* Work request:
The answer is the exact run of lines in the listing below from the line containing "camera: 130 degrees left, 20 degrees down" up to and including the line containing "(245, 328) = (210, 352): none -> green apple", with pictures removed.
----- Provided material -----
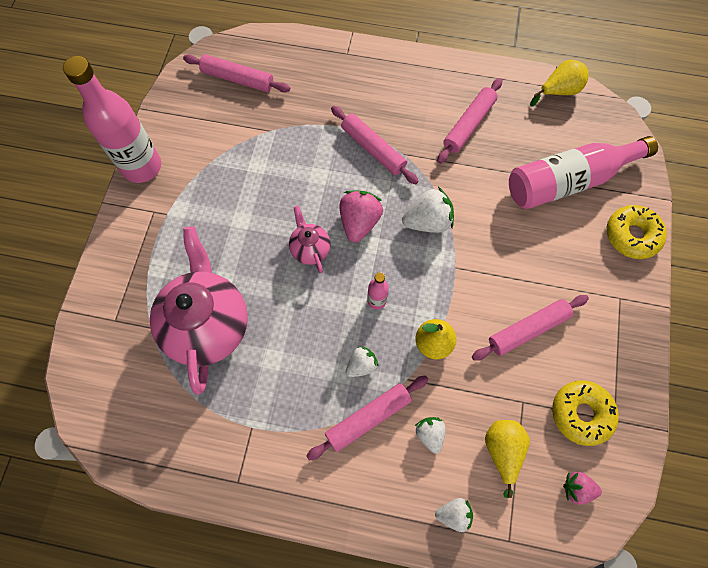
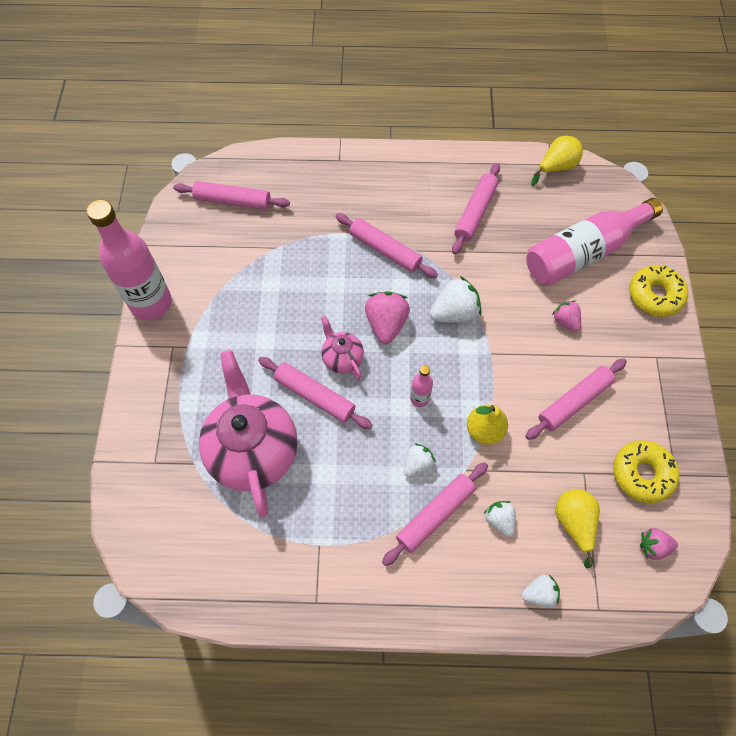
camera: 10 degrees left, 5 degrees down
(277, 281) = (315, 396): none -> pink rolling pin
(536, 247) = (565, 321): none -> pink strawberry

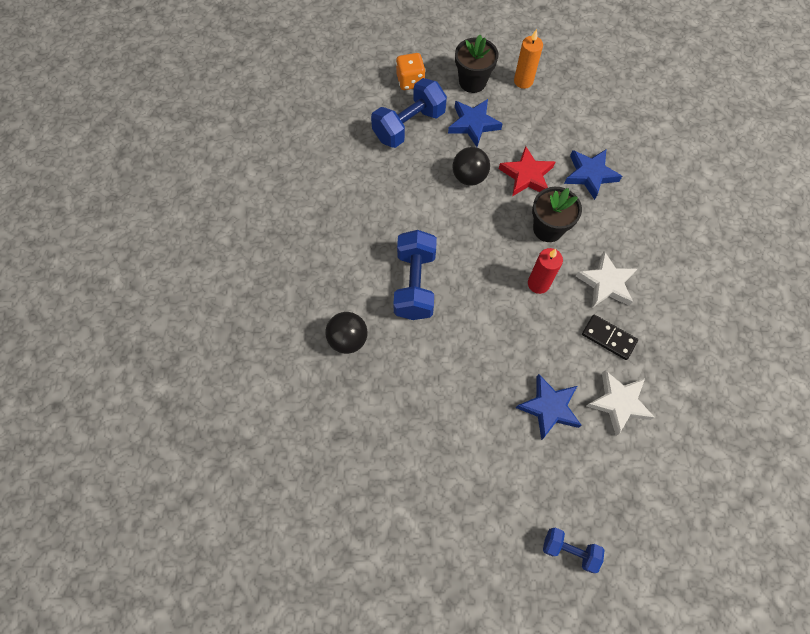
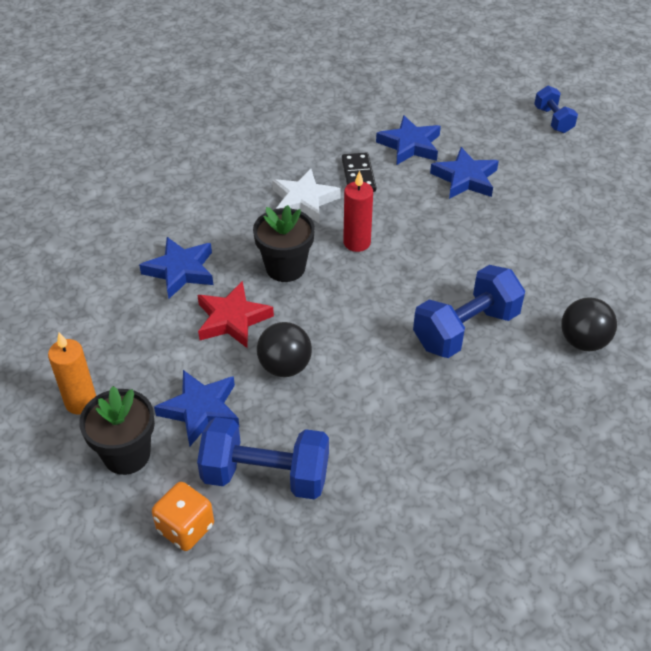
camera: 130 degrees left, 20 degrees down
(619, 402) = (410, 145): white star -> blue star

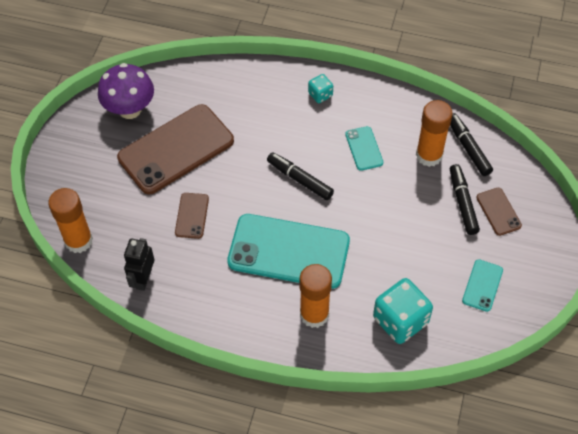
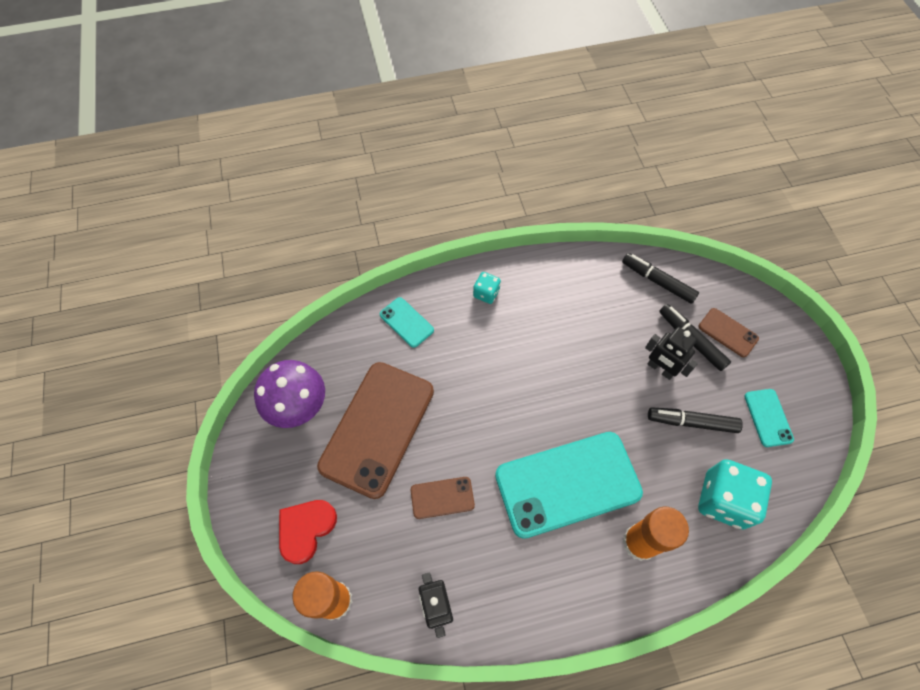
camera: 30 degrees left, 5 degrees up
(86, 189) = (306, 529): none -> red heart
(192, 215) = (442, 497): brown phone -> brown phone turned 75 degrees counterclockwise
(300, 179) = (526, 396): black marker -> black marker (691, 422)
(364, 148) = (565, 330): turquoise phone -> turquoise phone (406, 322)
(420, 211) = (660, 369): none -> black robot
(429, 155) = (628, 306): orange glue stick -> none

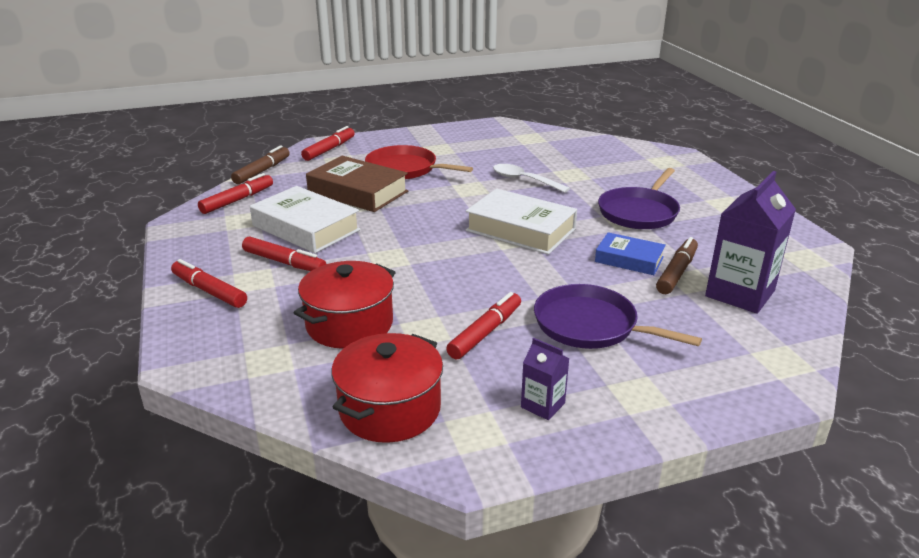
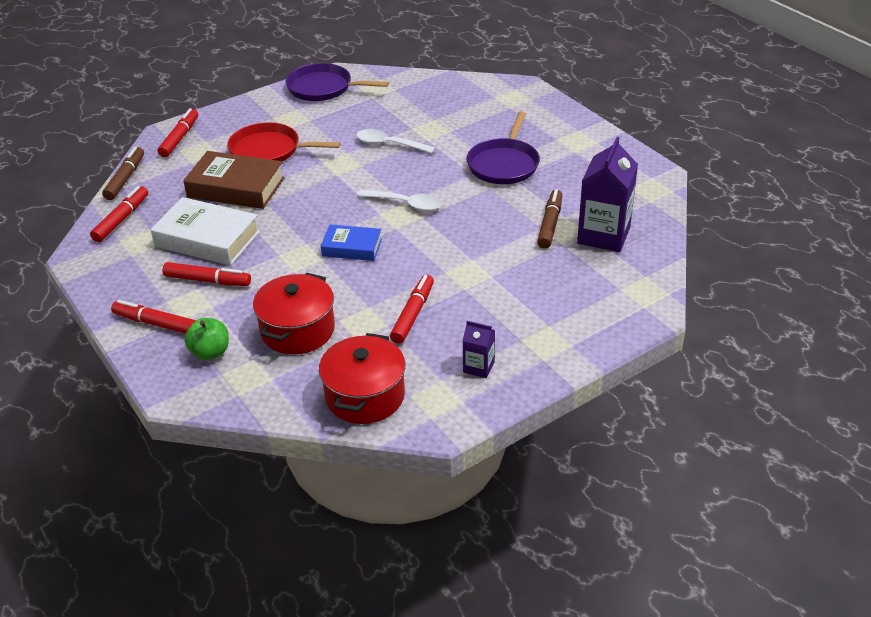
camera: 15 degrees left, 10 degrees up
(245, 328) = (210, 352): none -> green apple
(520, 230) = (406, 204): white book -> white spoon
(590, 325) = (494, 290): purple pan -> purple pan (323, 88)
(629, 259) = (508, 218): blue book -> blue book (352, 247)

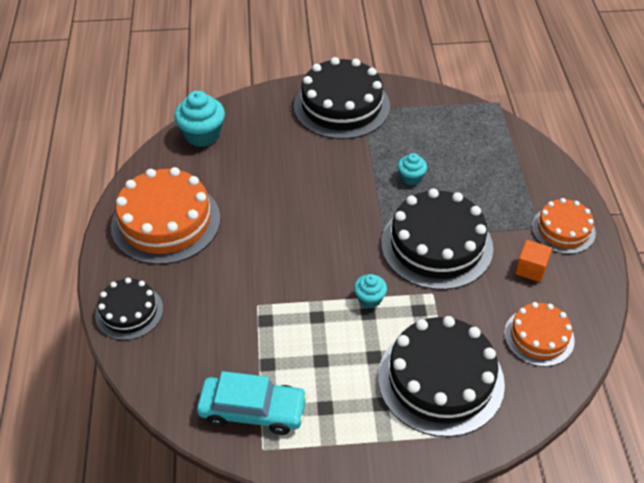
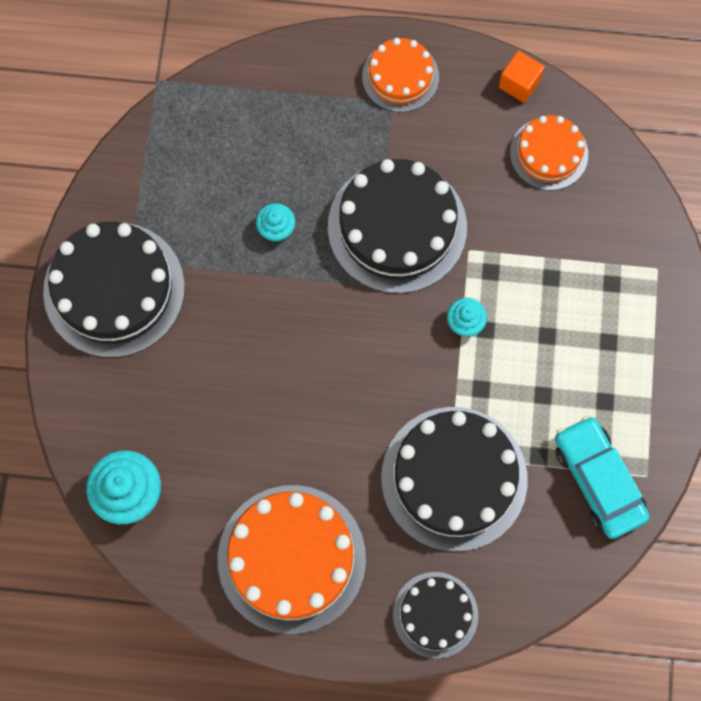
camera: 80 degrees left, 25 degrees up
(253, 411) = (598, 480): turquoise car -> turquoise car turned 45 degrees counterclockwise
(440, 379) = (588, 271): black cake -> black cake (454, 478)
(531, 269) = (453, 131): orange cube -> orange cube (519, 84)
-----
* Response to this task:
camera: 130 degrees left, 20 degrees down
(619, 402) = (410, 145): white star -> blue star

camera: 30 degrees left, 5 degrees up
(86, 189) = (306, 529): none -> red heart
(192, 215) = (442, 497): brown phone -> brown phone turned 75 degrees counterclockwise
(300, 179) = (526, 396): black marker -> black marker (691, 422)
(364, 148) = (565, 330): turquoise phone -> turquoise phone (406, 322)
(420, 211) = (660, 369): none -> black robot
(429, 155) = (628, 306): orange glue stick -> none

camera: 15 degrees left, 10 degrees up
(245, 328) = (210, 352): none -> green apple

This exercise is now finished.